DATA EXCERPTS.
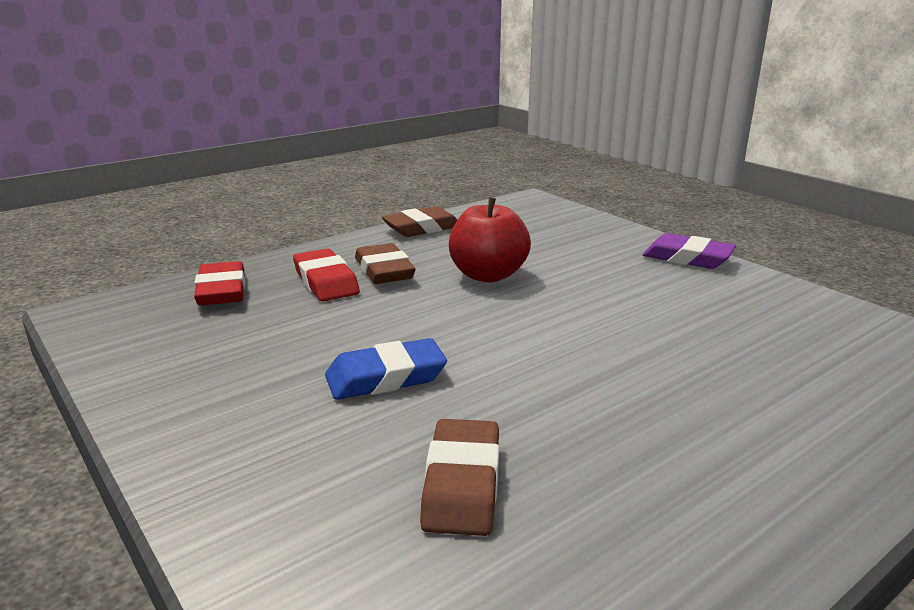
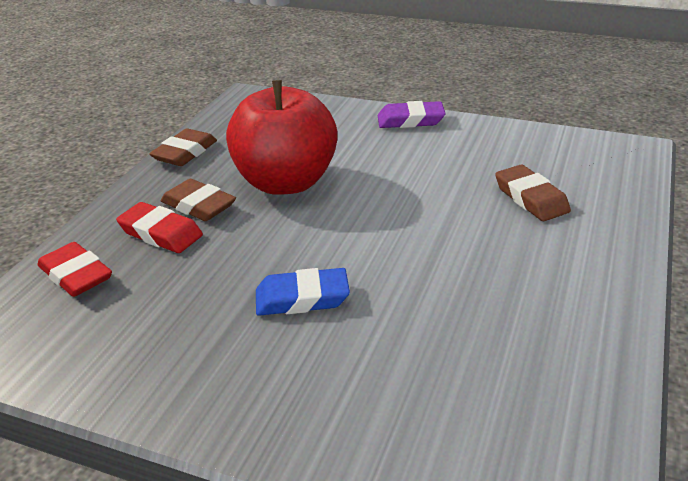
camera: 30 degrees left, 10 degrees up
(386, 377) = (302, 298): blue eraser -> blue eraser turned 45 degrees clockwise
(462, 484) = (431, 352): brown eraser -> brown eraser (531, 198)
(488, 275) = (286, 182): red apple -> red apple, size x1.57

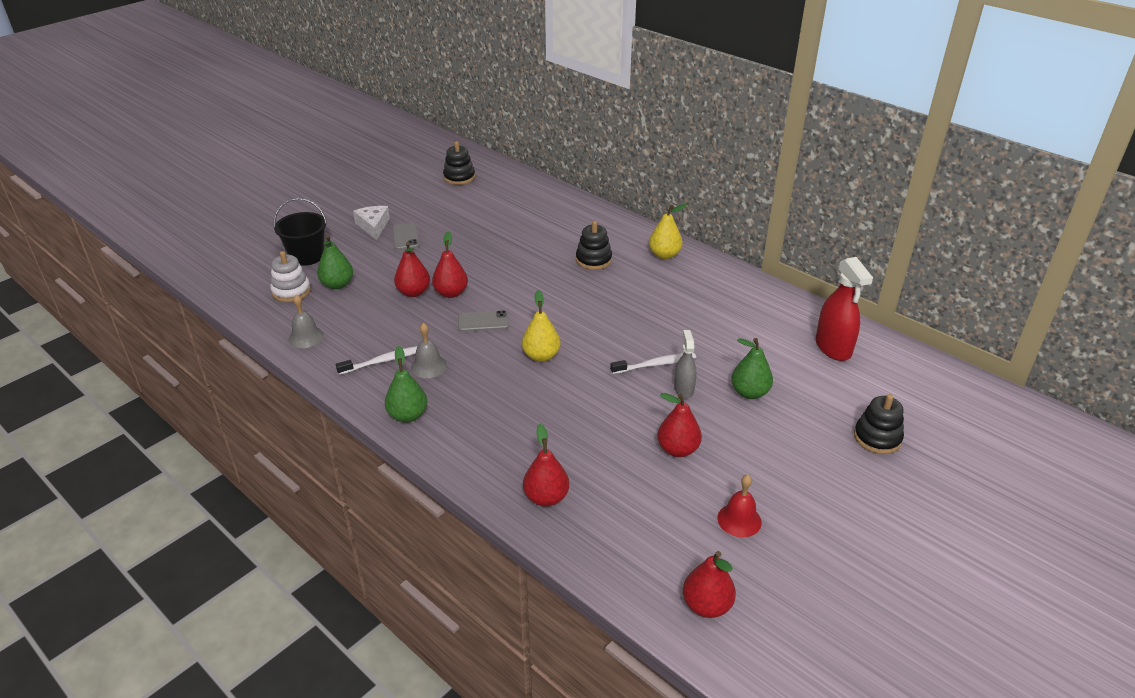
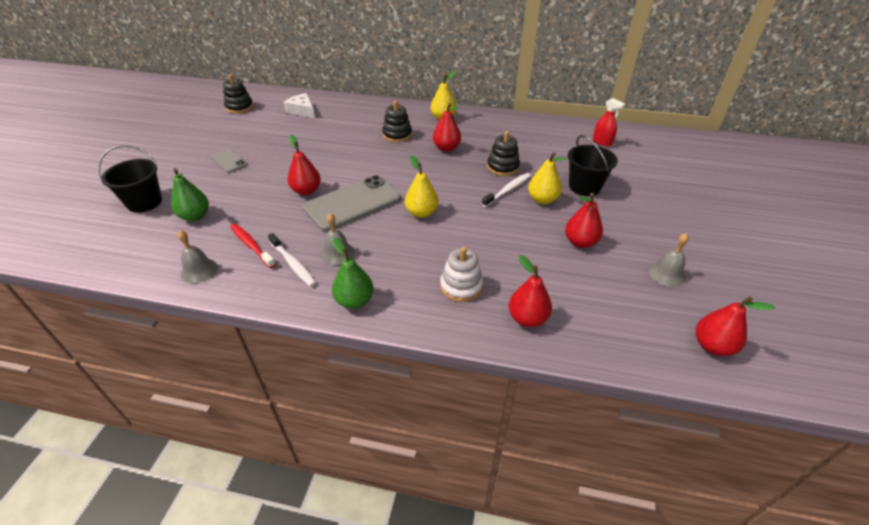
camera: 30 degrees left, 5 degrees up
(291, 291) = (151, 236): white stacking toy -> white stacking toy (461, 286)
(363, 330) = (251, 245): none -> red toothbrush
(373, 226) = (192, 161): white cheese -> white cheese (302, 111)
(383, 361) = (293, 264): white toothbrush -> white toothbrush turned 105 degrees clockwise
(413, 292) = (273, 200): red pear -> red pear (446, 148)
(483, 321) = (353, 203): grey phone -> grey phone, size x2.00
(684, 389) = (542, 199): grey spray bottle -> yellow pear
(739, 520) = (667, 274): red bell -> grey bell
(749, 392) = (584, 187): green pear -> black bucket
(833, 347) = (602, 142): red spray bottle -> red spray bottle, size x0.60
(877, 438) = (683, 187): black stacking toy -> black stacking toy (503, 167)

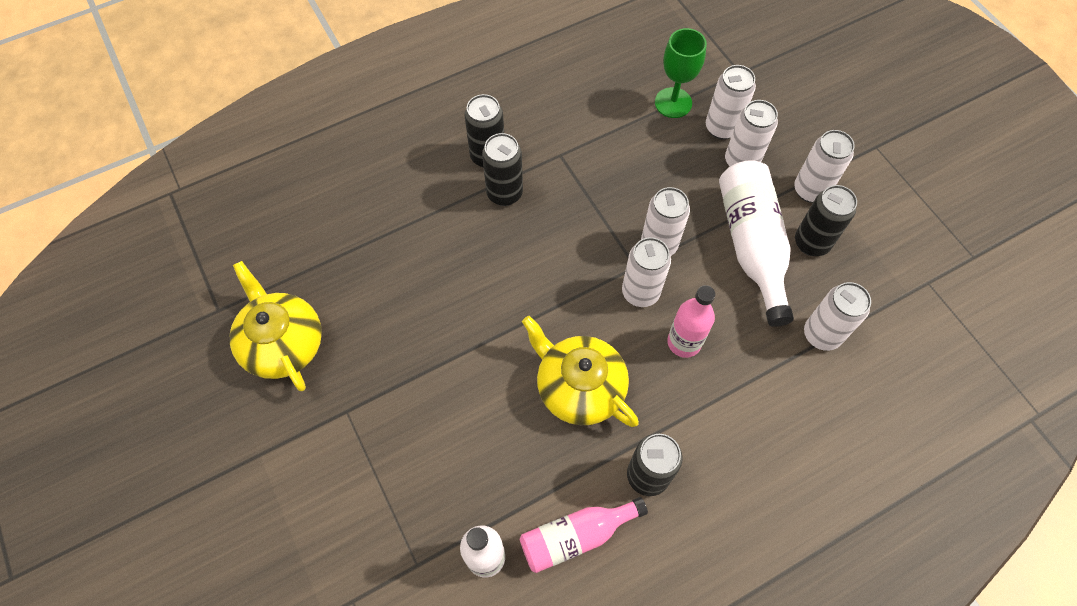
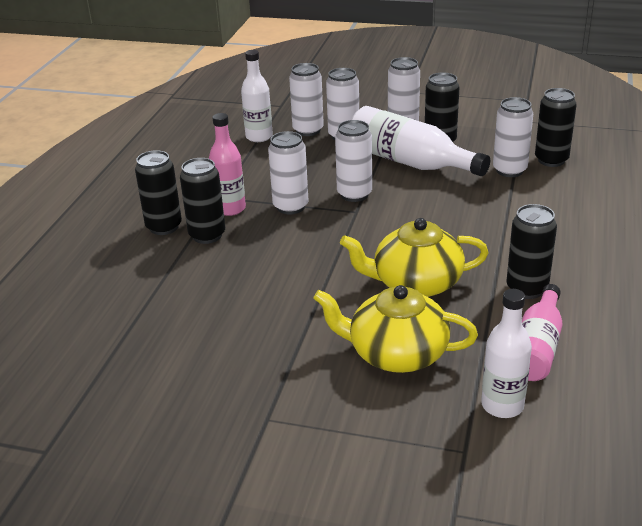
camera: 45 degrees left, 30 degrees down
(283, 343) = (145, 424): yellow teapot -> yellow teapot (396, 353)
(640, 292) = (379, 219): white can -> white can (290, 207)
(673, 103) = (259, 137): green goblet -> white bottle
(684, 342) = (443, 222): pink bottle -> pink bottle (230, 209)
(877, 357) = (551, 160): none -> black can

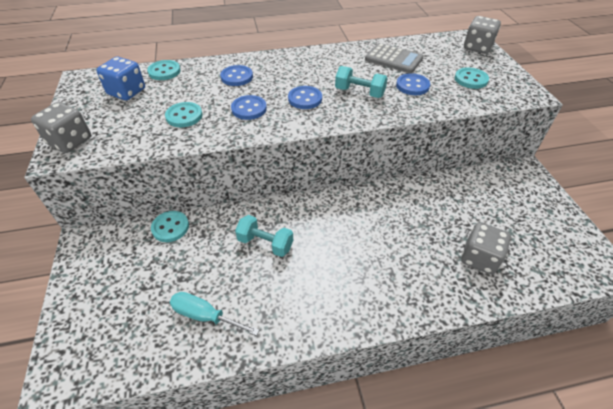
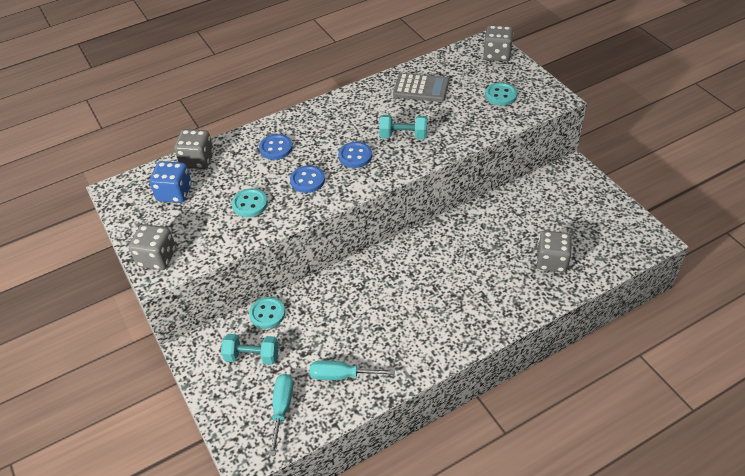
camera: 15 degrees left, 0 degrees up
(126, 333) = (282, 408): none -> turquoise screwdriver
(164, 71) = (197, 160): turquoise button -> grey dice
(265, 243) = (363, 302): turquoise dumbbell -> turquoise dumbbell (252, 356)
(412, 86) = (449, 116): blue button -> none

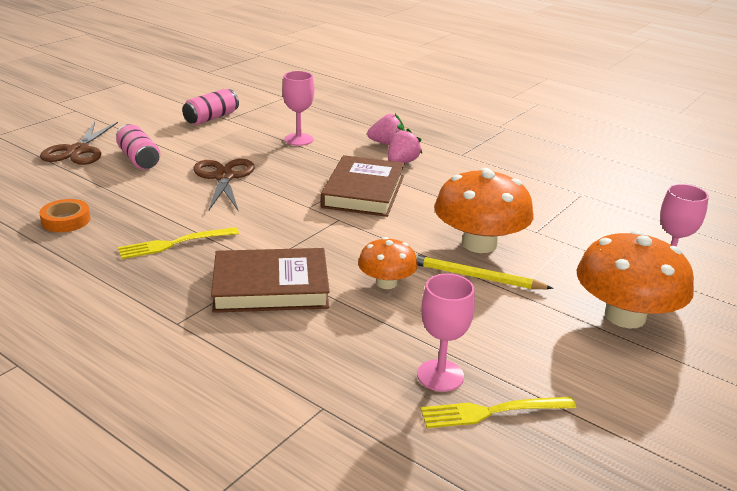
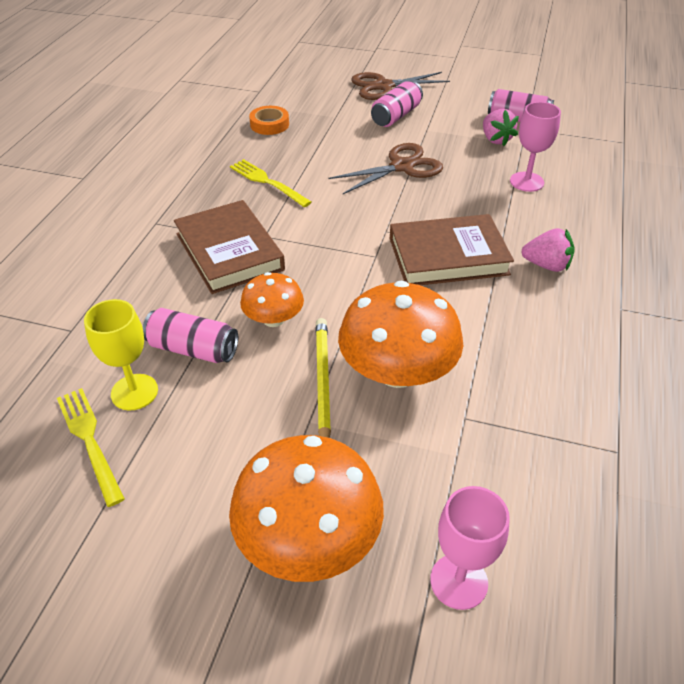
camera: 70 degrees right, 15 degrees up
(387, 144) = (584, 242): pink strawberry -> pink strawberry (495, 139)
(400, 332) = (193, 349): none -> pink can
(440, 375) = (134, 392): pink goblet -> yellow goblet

EXERCISE BRIEF.
Would you set down each line of the listing above exactly, apart from the pictures?

RESPONSE TO THE EXERCISE.
camera: 30 degrees left, 10 degrees up
(386, 377) = (302, 298): blue eraser -> blue eraser turned 45 degrees clockwise
(462, 484) = (431, 352): brown eraser -> brown eraser (531, 198)
(488, 275) = (286, 182): red apple -> red apple, size x1.57

camera: 30 degrees left, 5 degrees up
(291, 291) = (151, 236): white stacking toy -> white stacking toy (461, 286)
(363, 330) = (251, 245): none -> red toothbrush
(373, 226) = (192, 161): white cheese -> white cheese (302, 111)
(383, 361) = (293, 264): white toothbrush -> white toothbrush turned 105 degrees clockwise
(413, 292) = (273, 200): red pear -> red pear (446, 148)
(483, 321) = (353, 203): grey phone -> grey phone, size x2.00
(684, 389) = (542, 199): grey spray bottle -> yellow pear
(739, 520) = (667, 274): red bell -> grey bell
(749, 392) = (584, 187): green pear -> black bucket
(833, 347) = (602, 142): red spray bottle -> red spray bottle, size x0.60
(877, 438) = (683, 187): black stacking toy -> black stacking toy (503, 167)

camera: 45 degrees left, 30 degrees down
(283, 343) = (145, 424): yellow teapot -> yellow teapot (396, 353)
(640, 292) = (379, 219): white can -> white can (290, 207)
(673, 103) = (259, 137): green goblet -> white bottle
(684, 342) = (443, 222): pink bottle -> pink bottle (230, 209)
(877, 357) = (551, 160): none -> black can

camera: 15 degrees left, 0 degrees up
(126, 333) = (282, 408): none -> turquoise screwdriver
(164, 71) = (197, 160): turquoise button -> grey dice
(265, 243) = (363, 302): turquoise dumbbell -> turquoise dumbbell (252, 356)
(412, 86) = (449, 116): blue button -> none

camera: 70 degrees right, 15 degrees up
(387, 144) = (584, 242): pink strawberry -> pink strawberry (495, 139)
(400, 332) = (193, 349): none -> pink can
(440, 375) = (134, 392): pink goblet -> yellow goblet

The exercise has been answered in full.